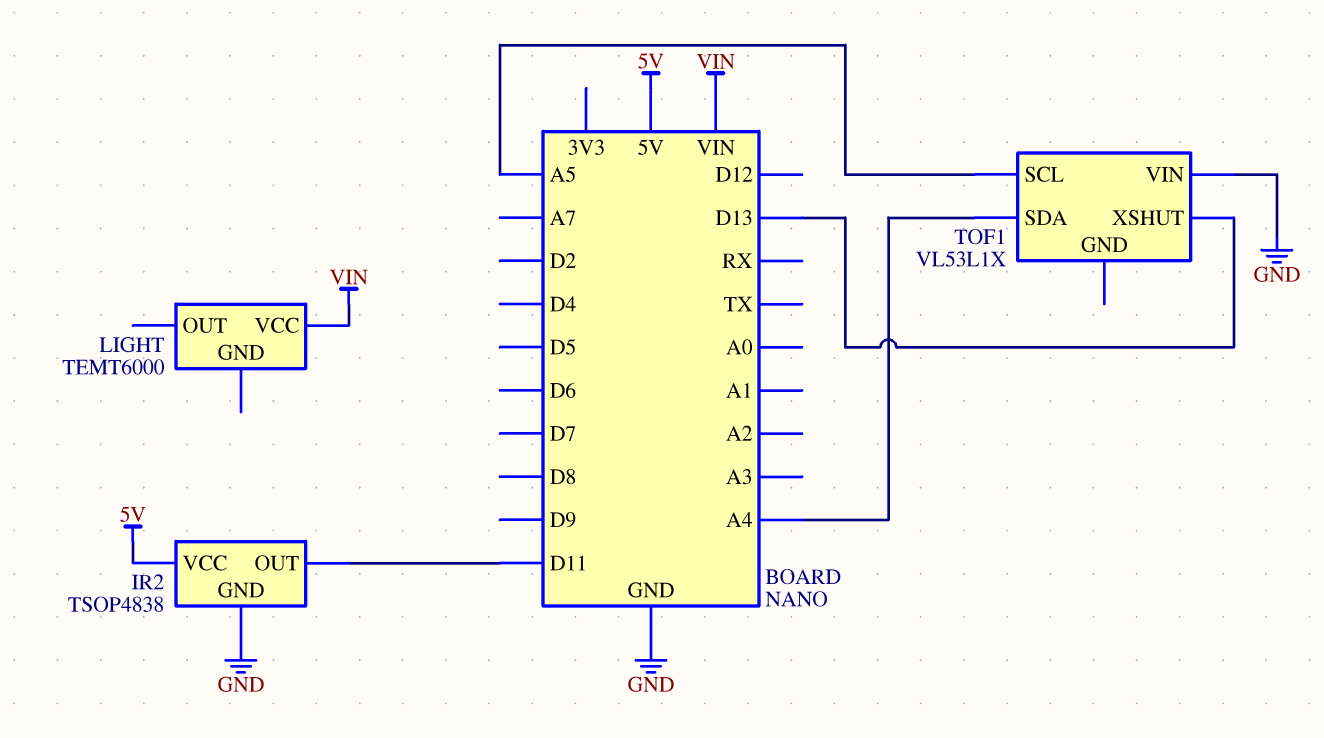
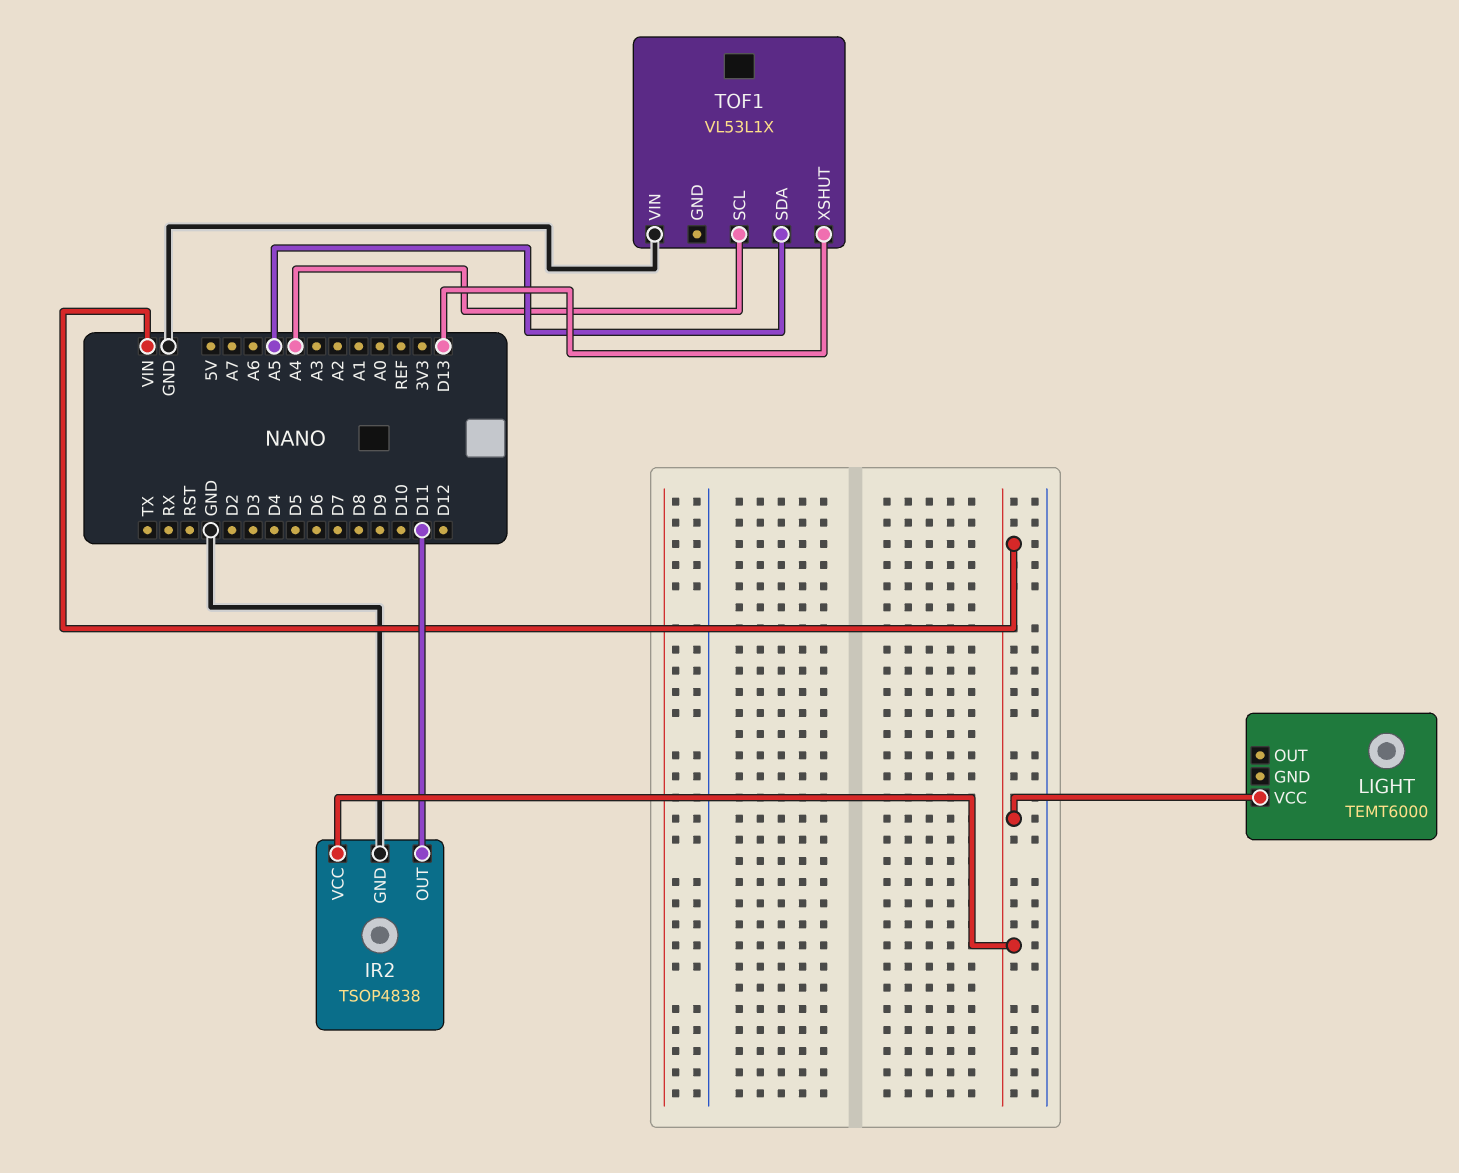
IR2 pin VCC: 5V -> VIN
TOF1 pin SCL: A5 -> A4
TOF1 pin SDA: A4 -> A5

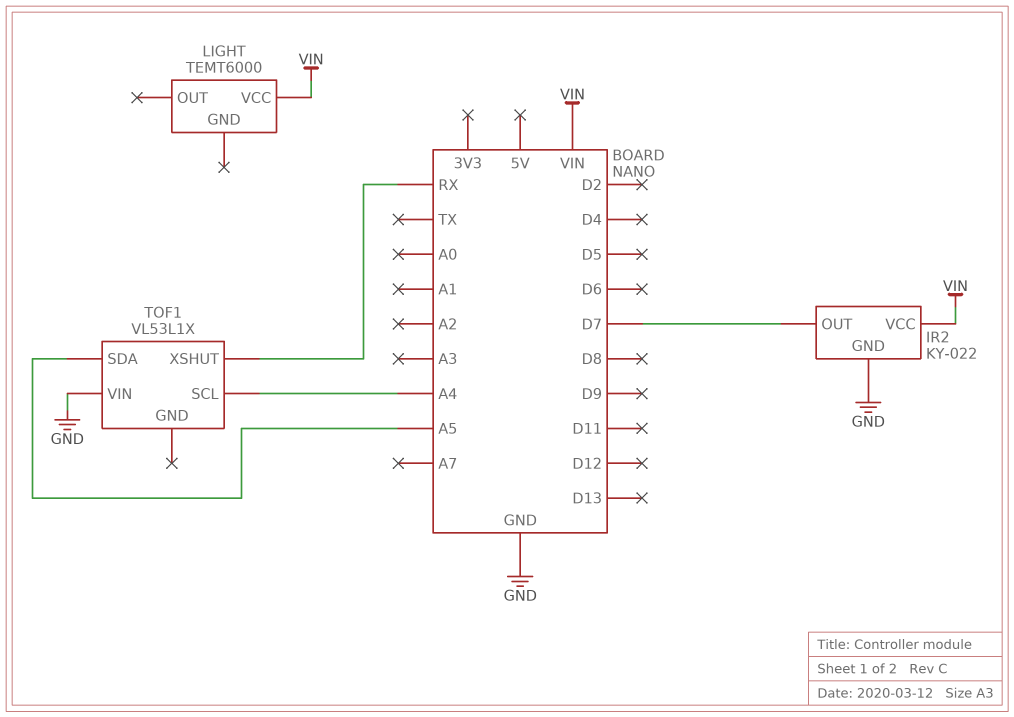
IR2: TSOP4838 -> KY-022
IR2 pin OUT: D11 -> D7
TOF1 pin XSHUT: D13 -> RX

Problem statement
Return the complete material above exactly, with no picture.

Exercise output
IR2 pin VCC: 5V -> VIN
TOF1 pin SCL: A5 -> A4
TOF1 pin SDA: A4 -> A5

IR2: TSOP4838 -> KY-022
IR2 pin OUT: D11 -> D7
TOF1 pin XSHUT: D13 -> RX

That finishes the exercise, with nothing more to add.